### [To do]
Would you repeat word for word the lines of the listing that follows, from the one with "gray cross: (309, 336)" up to and including the one with "gray circle: (355, 237)", and leave out the images?

### [Data extract]
◆ ◆ ◆ ◆

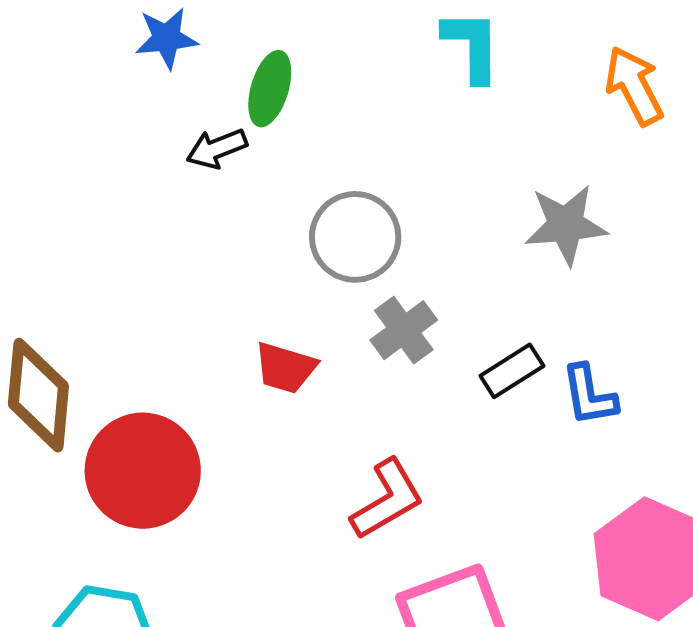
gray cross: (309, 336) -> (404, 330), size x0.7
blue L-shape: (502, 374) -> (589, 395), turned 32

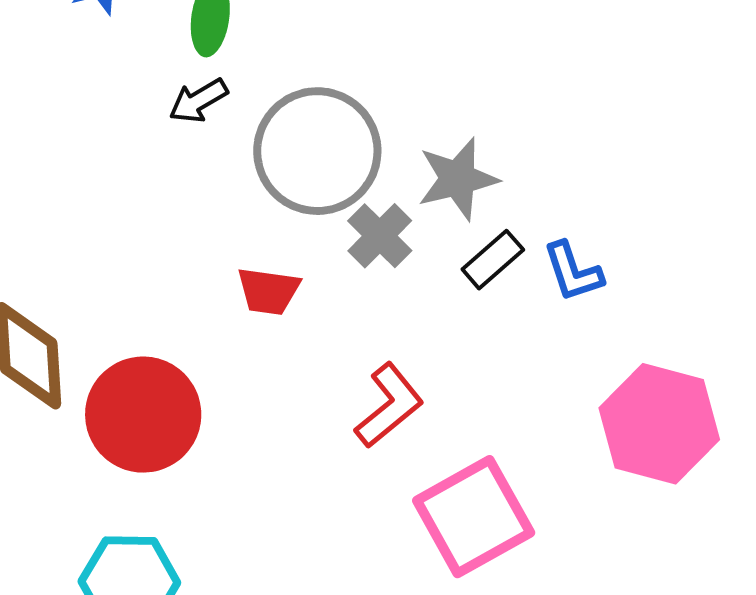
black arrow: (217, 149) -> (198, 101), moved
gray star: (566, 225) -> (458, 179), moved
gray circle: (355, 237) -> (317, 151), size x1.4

◆ ◆ ◆ ◆

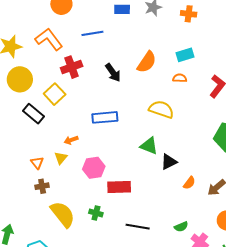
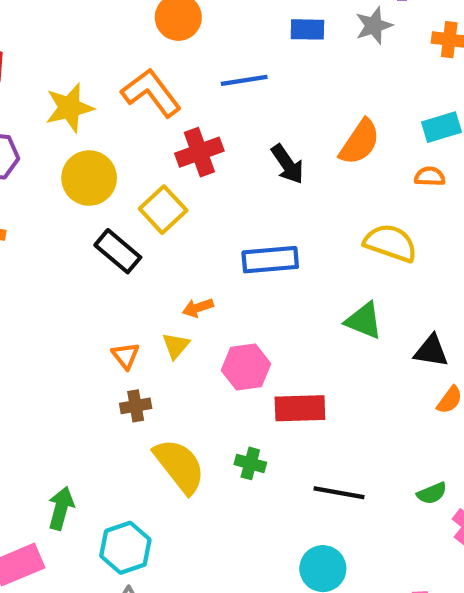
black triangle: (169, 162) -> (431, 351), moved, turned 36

◆ ◆ ◆ ◆

### [Exercise answer]
gray cross: (309, 336) -> (404, 330), size x0.7
blue L-shape: (502, 374) -> (589, 395), turned 32

black arrow: (217, 149) -> (198, 101), moved
gray star: (566, 225) -> (458, 179), moved
gray circle: (355, 237) -> (317, 151), size x1.4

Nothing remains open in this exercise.